* **WORK INSTRUCTION**: Beneath this line sits some data. Return only its lines from the one holding "yellow semicircle: rotated" through the one holding "blue star at (306, 612): moved 4 px down", inclusive, exactly, with the images removed.
*** Opening SUPPLIED RECORDS ***
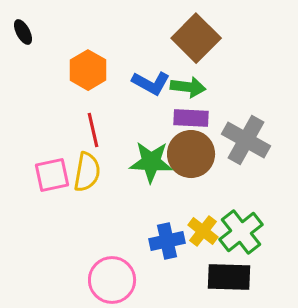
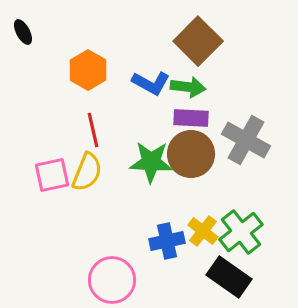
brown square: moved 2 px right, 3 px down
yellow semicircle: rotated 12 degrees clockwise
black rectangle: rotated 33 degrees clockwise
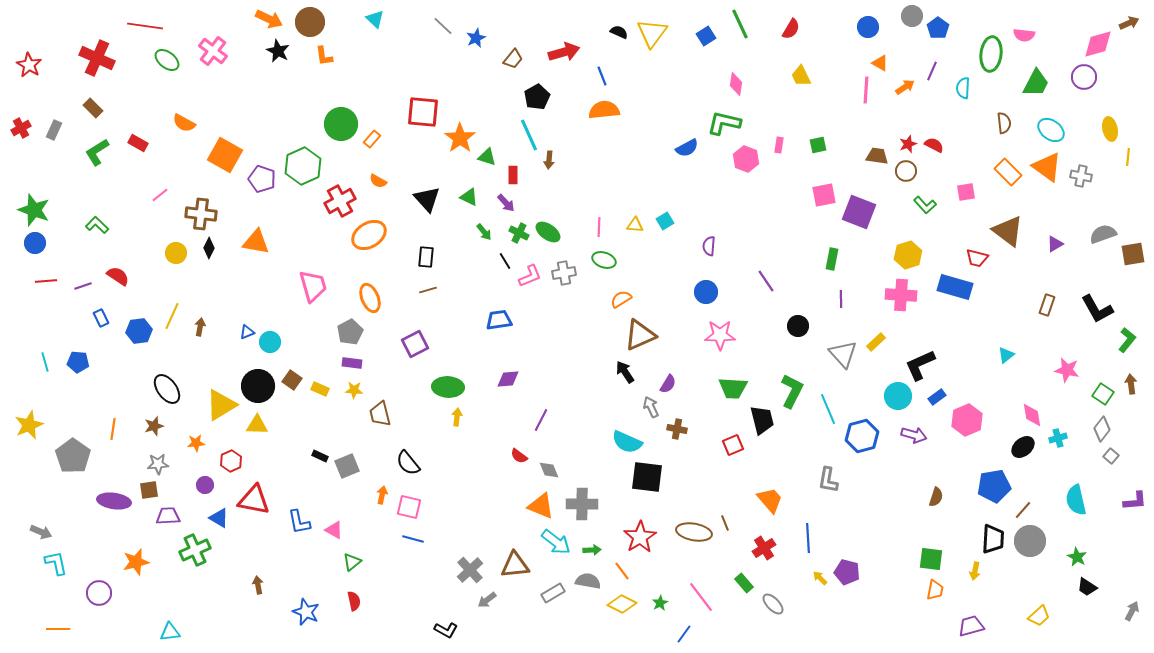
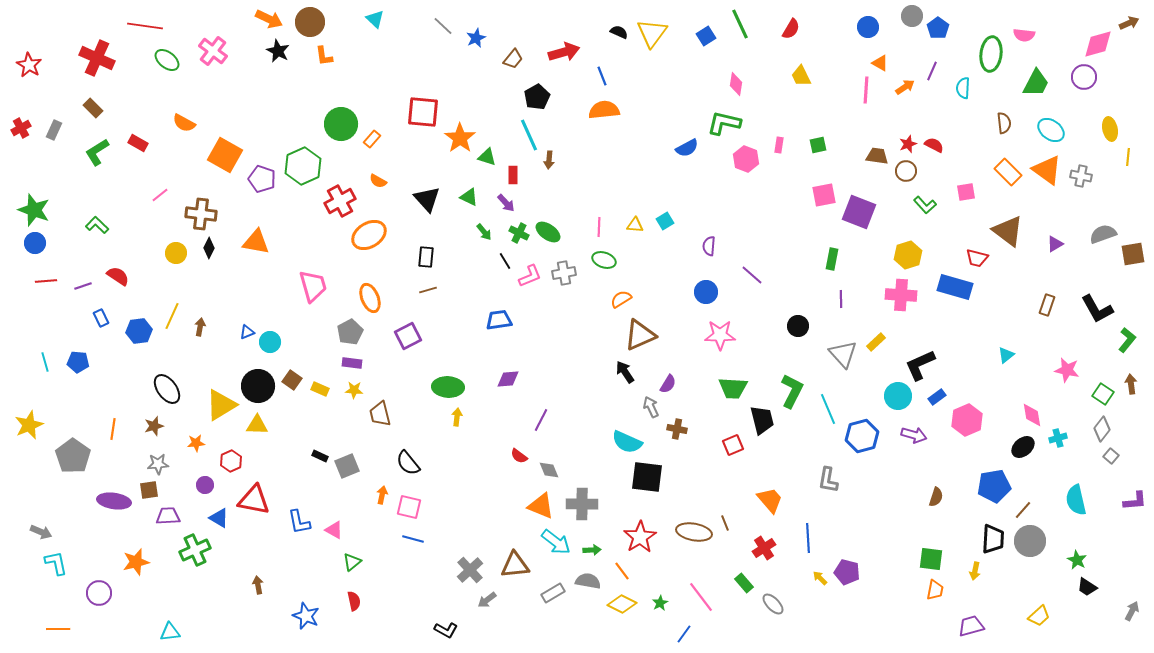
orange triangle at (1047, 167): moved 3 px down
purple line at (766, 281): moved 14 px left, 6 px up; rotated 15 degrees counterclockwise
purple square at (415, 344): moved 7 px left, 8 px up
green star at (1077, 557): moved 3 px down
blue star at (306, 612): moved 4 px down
*** Closing SUPPLIED RECORDS ***
*** Opening SUPPLIED RECORDS ***
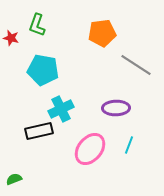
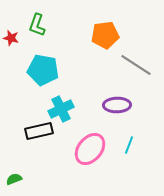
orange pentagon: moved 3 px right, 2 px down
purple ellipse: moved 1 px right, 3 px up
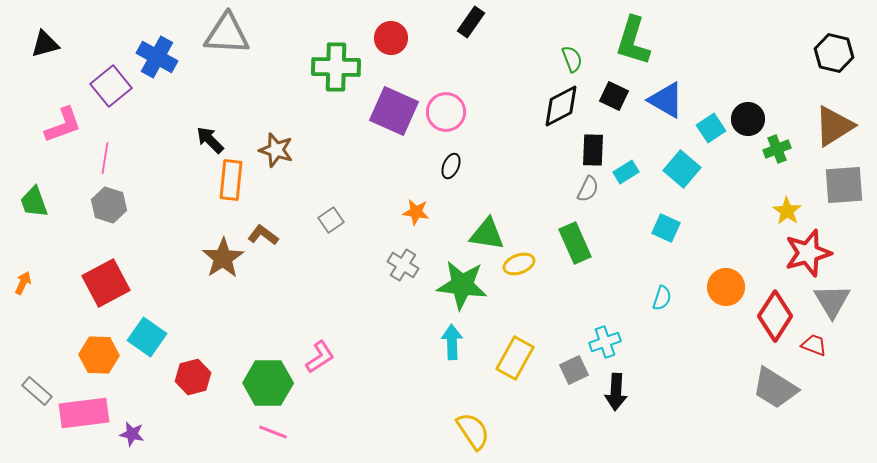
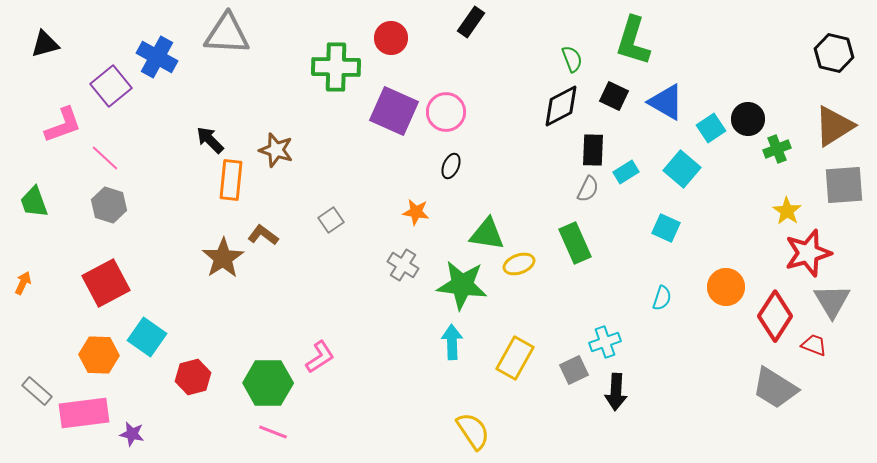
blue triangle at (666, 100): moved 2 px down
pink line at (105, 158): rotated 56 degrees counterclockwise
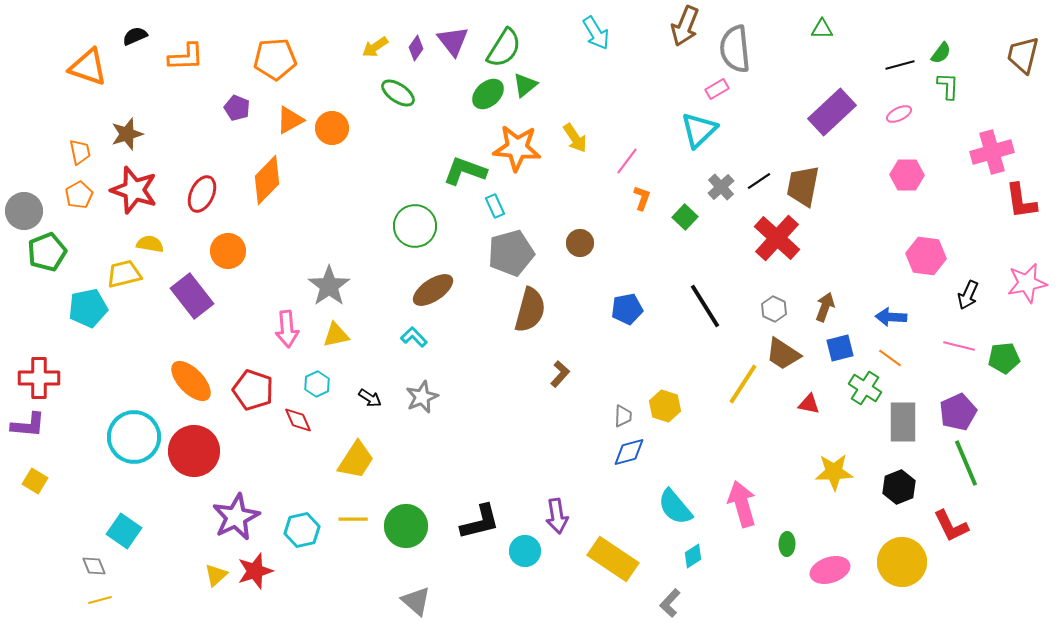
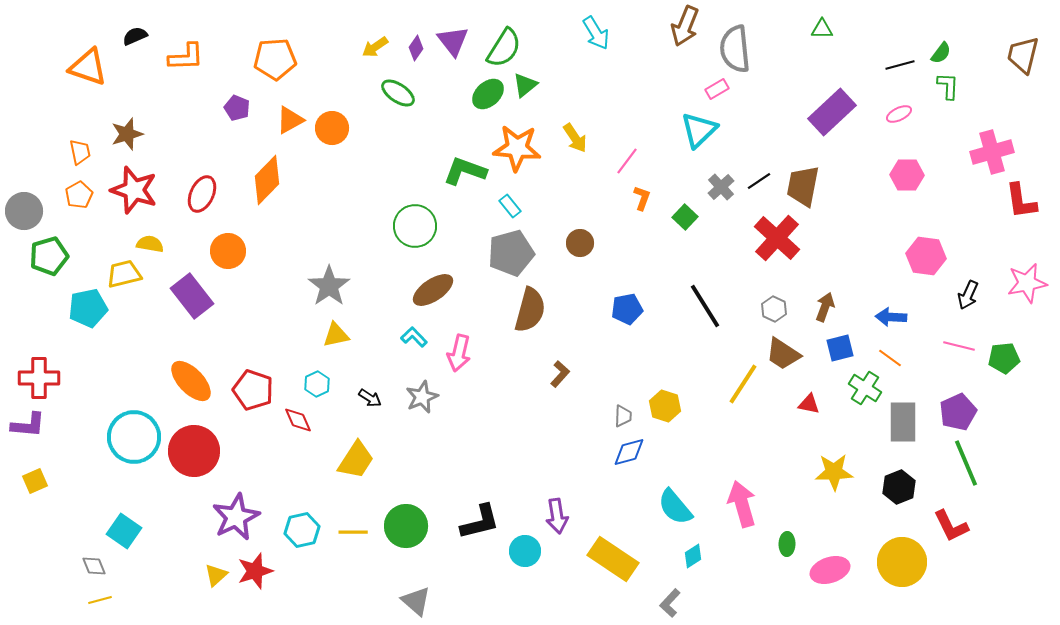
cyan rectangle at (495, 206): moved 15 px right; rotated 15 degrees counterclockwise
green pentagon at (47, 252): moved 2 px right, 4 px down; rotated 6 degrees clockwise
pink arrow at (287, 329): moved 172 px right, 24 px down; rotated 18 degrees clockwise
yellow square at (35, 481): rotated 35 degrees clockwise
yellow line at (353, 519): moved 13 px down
*** Closing SUPPLIED RECORDS ***
*** Opening SUPPLIED RECORDS ***
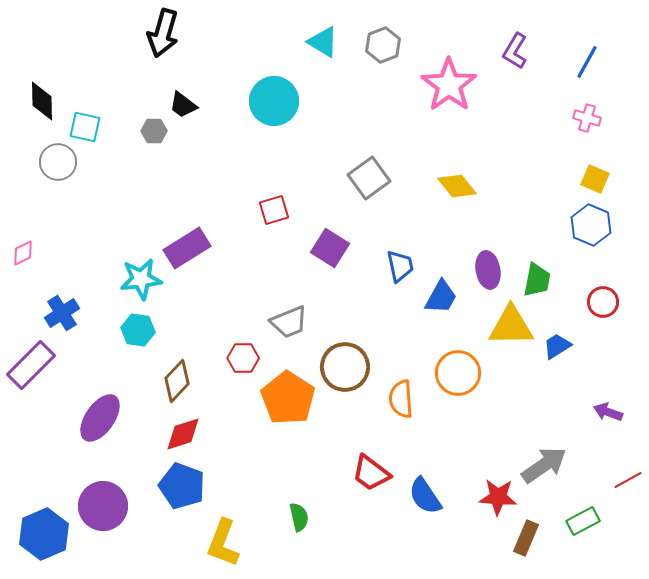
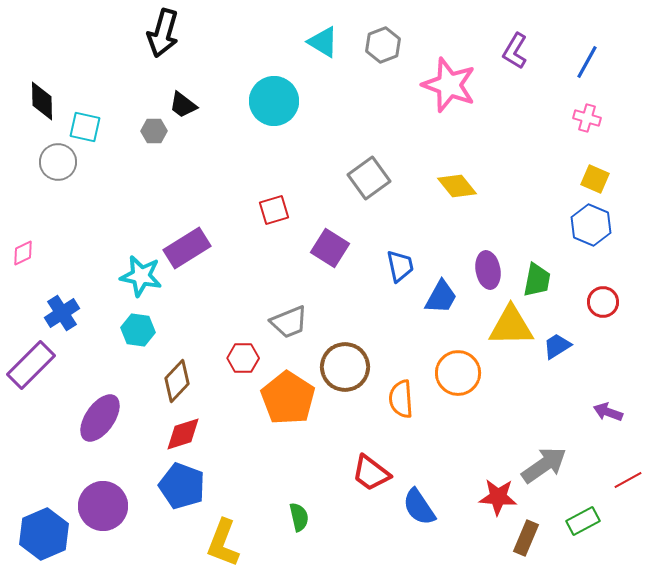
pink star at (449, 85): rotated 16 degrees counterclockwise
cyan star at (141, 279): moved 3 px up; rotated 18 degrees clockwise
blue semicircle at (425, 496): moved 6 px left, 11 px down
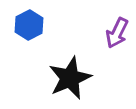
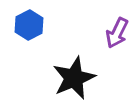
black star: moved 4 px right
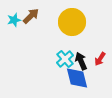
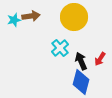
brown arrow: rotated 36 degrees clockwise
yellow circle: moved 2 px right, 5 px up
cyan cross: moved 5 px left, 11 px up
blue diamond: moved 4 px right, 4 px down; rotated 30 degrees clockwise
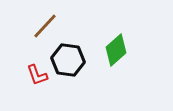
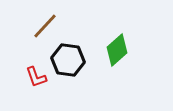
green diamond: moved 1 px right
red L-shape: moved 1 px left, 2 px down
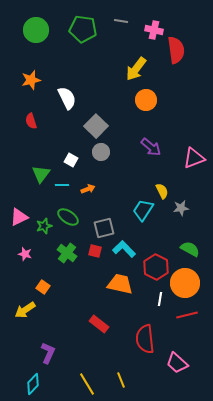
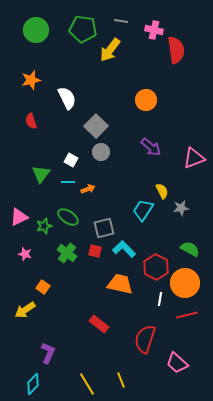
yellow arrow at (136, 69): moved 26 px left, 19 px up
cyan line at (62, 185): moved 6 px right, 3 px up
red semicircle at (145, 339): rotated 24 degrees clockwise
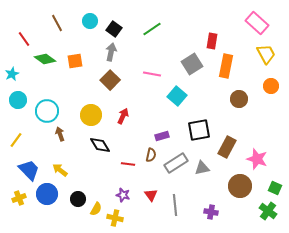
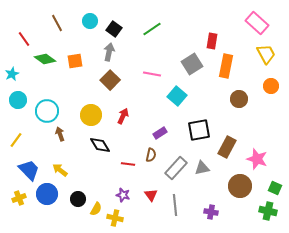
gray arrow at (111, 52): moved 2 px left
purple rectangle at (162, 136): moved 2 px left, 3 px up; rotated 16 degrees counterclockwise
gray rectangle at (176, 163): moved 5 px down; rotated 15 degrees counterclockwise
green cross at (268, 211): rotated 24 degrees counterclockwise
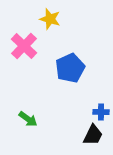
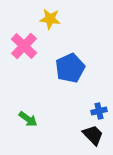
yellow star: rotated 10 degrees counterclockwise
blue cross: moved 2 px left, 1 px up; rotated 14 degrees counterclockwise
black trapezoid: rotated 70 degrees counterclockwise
*** Closing SUPPLIED RECORDS ***
* **EXERCISE RESULT**:
yellow semicircle: rotated 12 degrees clockwise
black rectangle: rotated 33 degrees clockwise
orange triangle at (1047, 167): moved 3 px down
purple line at (766, 281): moved 14 px left, 6 px up; rotated 15 degrees counterclockwise
purple square at (415, 344): moved 7 px left, 8 px up
green star at (1077, 557): moved 3 px down
blue star at (306, 612): moved 4 px down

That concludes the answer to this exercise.